EXERCISE INPUT START
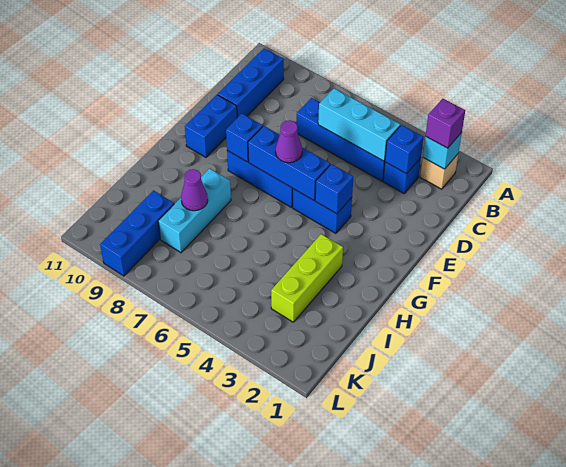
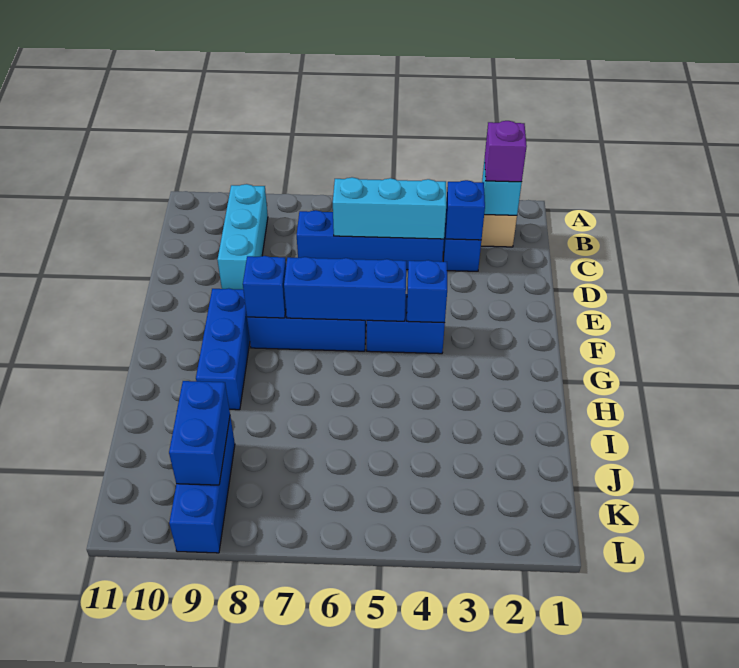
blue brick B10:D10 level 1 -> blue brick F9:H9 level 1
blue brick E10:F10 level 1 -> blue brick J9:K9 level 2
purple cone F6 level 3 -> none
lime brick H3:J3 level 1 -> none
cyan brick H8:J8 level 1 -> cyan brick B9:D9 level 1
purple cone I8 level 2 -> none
EXERCISE INPUT END
EXERCISE INPUT START
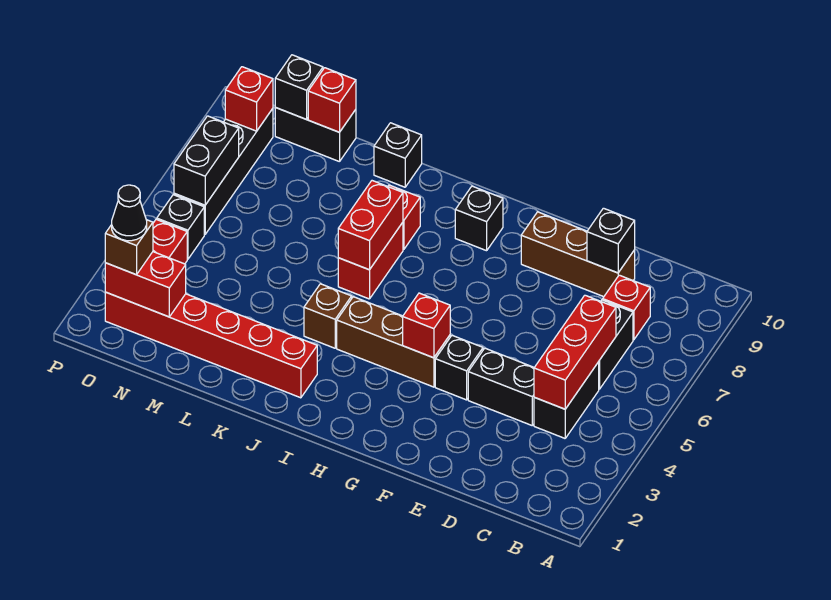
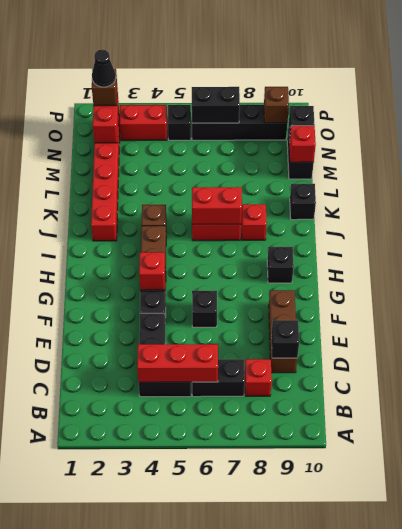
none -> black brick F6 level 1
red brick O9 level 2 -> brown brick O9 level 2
EXERCISE INPUT END
Repeat the entries above verbatim, but only from the line that has "lime brick H3:J3 level 1 -> none" down to the line that has "purple cone I8 level 2 -> none", inclusive.

→ TASK SOLUTION:
lime brick H3:J3 level 1 -> none
cyan brick H8:J8 level 1 -> cyan brick B9:D9 level 1
purple cone I8 level 2 -> none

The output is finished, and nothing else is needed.